= WHAT IS NEEDED =
Could you repeat, word for word, only the lines from the one containing "grey plate E6:E7" through the final line of the records below?

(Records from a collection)
***
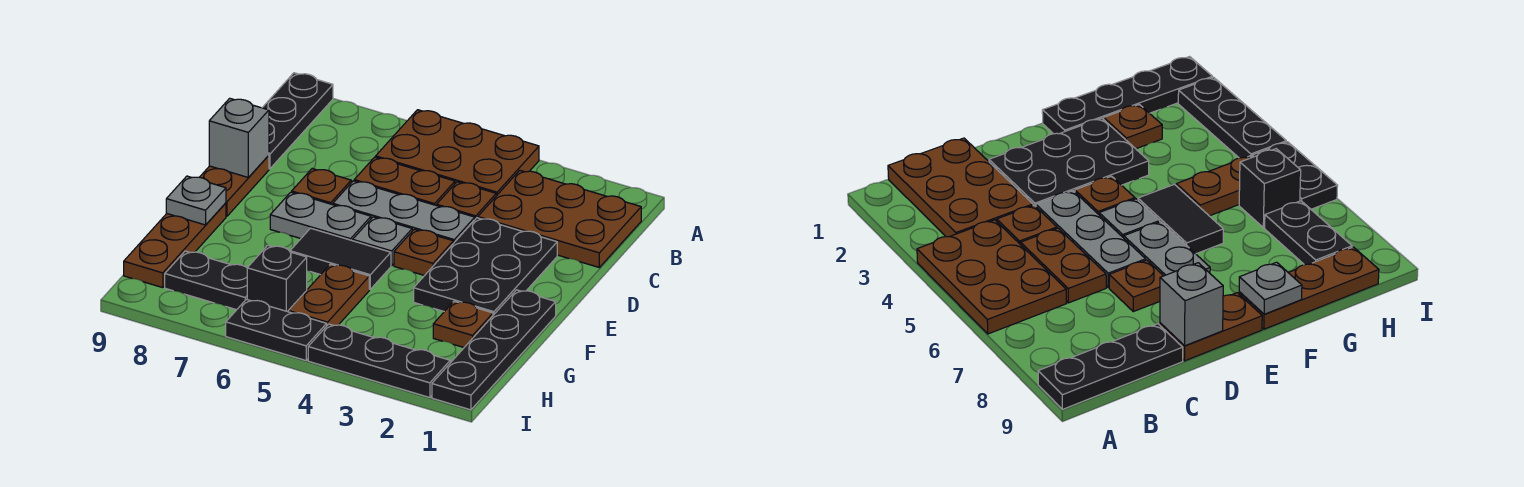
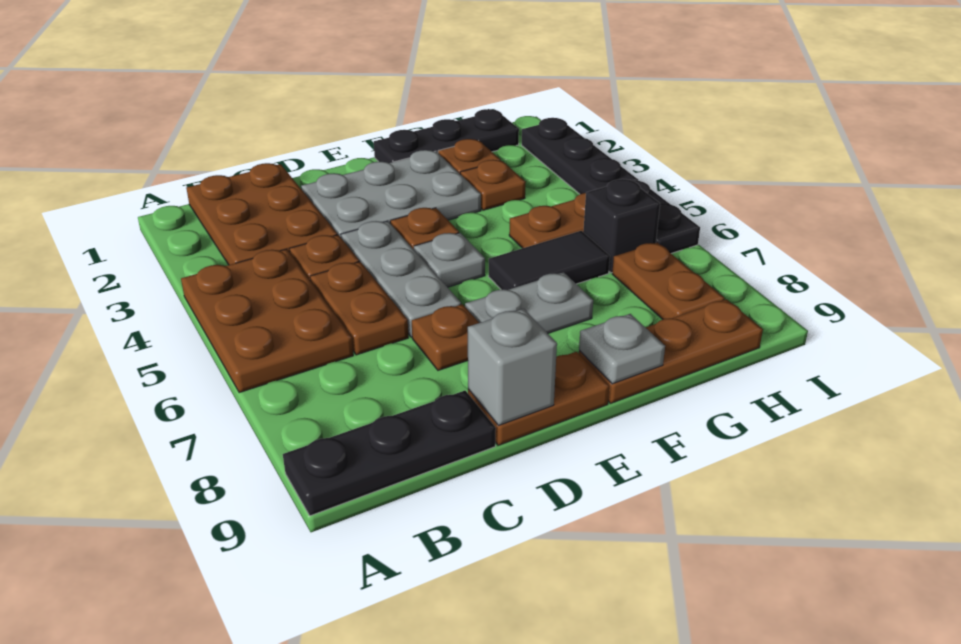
black plate D2:F3 level 1 -> grey plate D2:F3 level 1
grey plate E6:E7 level 1 -> grey plate E7:F7 level 1
black plate F1:I1 level 1 -> black plate F1:H1 level 1
black tile F5:F6 level 1 -> black tile F6:G6 level 1
none -> brown plate G3 level 1
black plate H7:H8 level 1 -> brown plate H7:H8 level 1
***
= SOLUTION TO THIS EXERCISE =
grey plate E6:E7 level 1 -> grey plate E7:F7 level 1
black plate F1:I1 level 1 -> black plate F1:H1 level 1
black tile F5:F6 level 1 -> black tile F6:G6 level 1
none -> brown plate G3 level 1
black plate H7:H8 level 1 -> brown plate H7:H8 level 1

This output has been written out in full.